Geometric shape edit sequences
——————

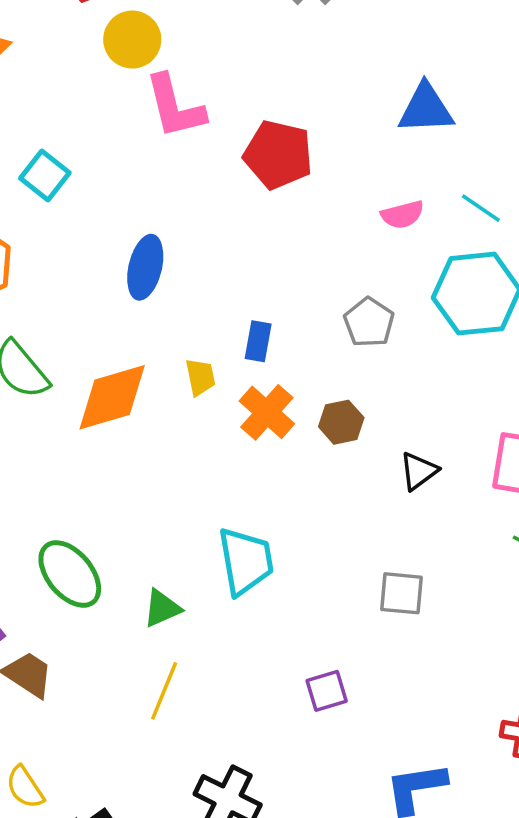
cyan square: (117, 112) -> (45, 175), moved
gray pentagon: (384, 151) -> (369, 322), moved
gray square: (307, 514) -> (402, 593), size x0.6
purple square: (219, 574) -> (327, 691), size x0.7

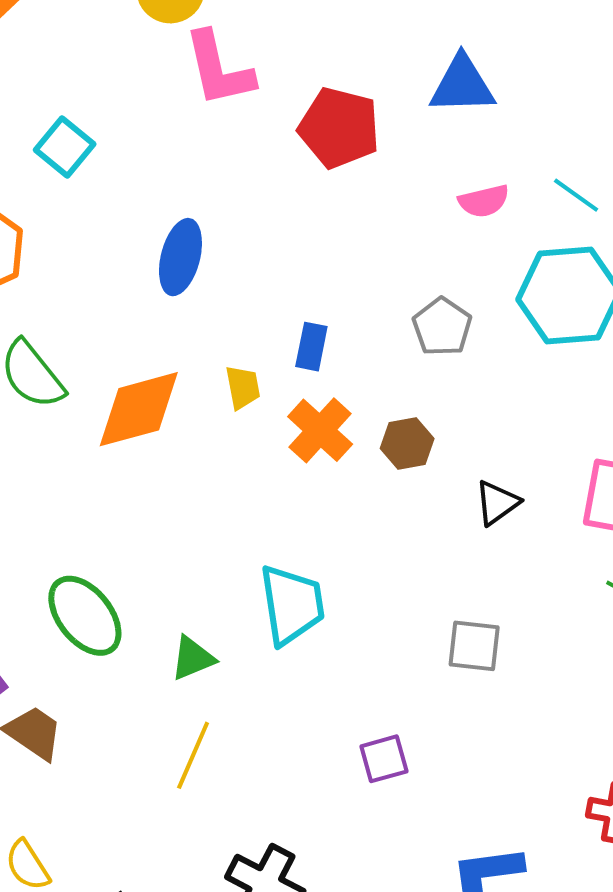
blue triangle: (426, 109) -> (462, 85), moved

——————

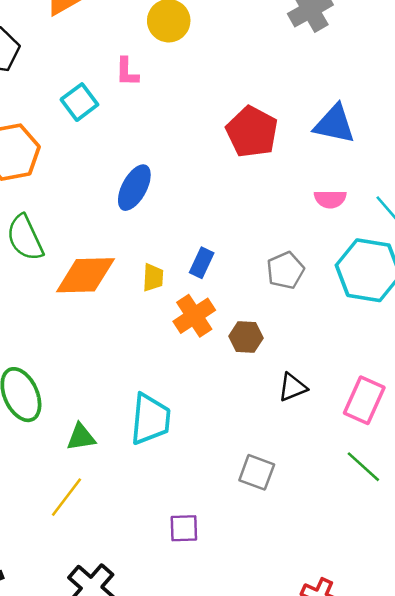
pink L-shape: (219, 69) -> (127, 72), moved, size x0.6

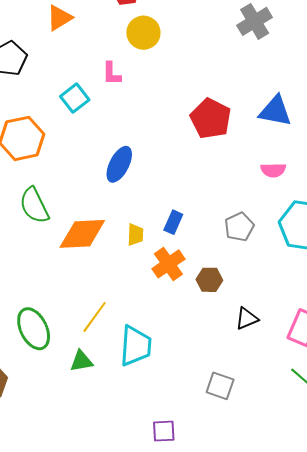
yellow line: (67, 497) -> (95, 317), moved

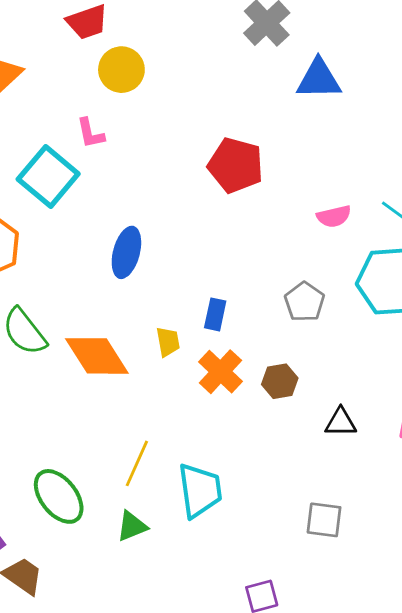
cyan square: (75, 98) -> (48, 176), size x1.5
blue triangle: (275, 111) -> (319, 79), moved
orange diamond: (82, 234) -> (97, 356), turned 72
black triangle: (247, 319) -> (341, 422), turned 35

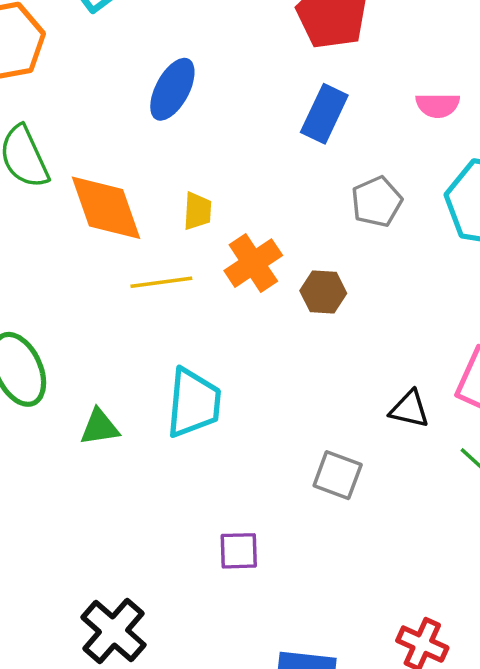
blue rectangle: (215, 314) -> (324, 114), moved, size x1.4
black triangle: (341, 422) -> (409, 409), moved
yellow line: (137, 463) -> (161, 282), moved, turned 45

——————

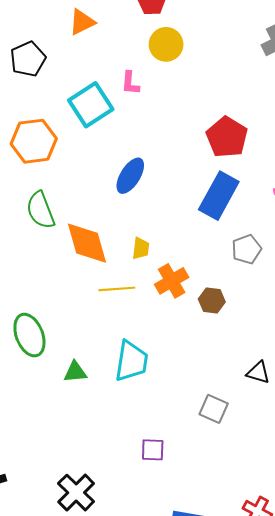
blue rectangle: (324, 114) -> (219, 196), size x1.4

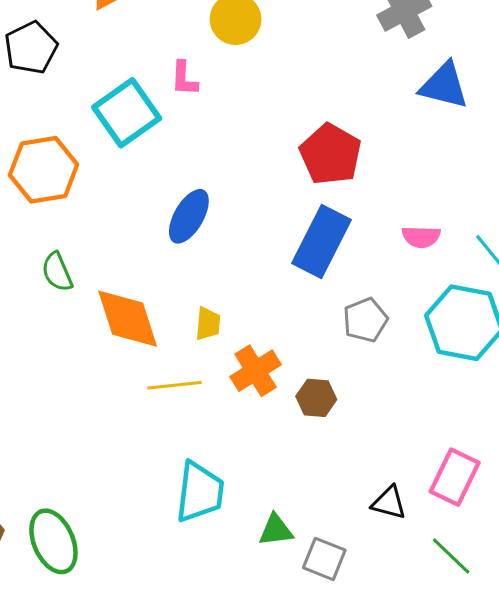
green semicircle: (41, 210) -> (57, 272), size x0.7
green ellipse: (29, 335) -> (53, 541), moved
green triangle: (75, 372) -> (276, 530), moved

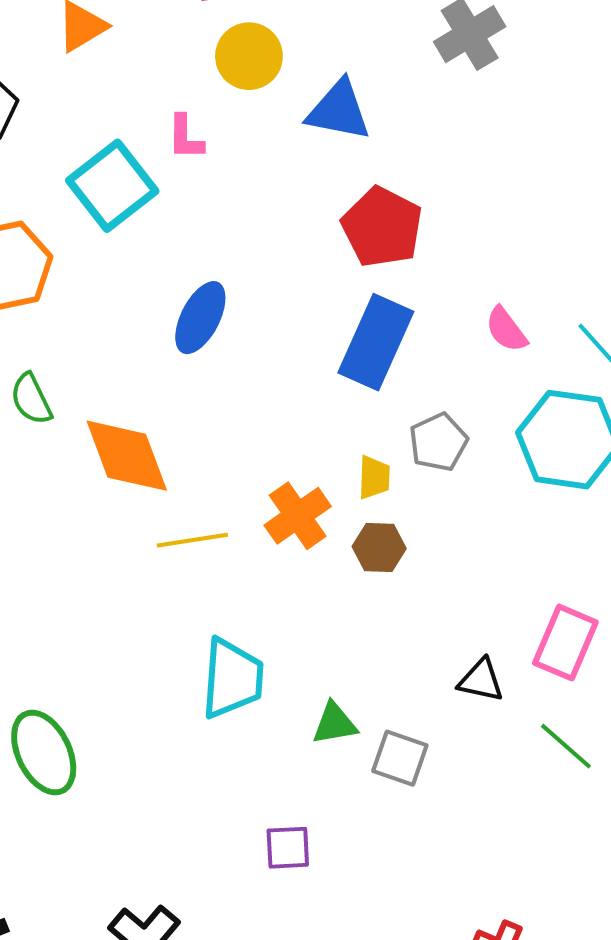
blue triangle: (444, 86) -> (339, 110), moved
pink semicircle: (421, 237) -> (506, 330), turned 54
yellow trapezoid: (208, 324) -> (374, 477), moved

——————

◆ Work instruction ◆
Output only the lines above from the one containing "green semicircle: (41, 210)" to the one containing "yellow trapezoid: (208, 324)", both included, exactly as written and with no pictures.

◆ Response to this exercise ◆
green semicircle: (41, 210) -> (57, 272), size x0.7
green ellipse: (29, 335) -> (53, 541), moved
green triangle: (75, 372) -> (276, 530), moved

blue triangle: (444, 86) -> (339, 110), moved
pink semicircle: (421, 237) -> (506, 330), turned 54
yellow trapezoid: (208, 324) -> (374, 477), moved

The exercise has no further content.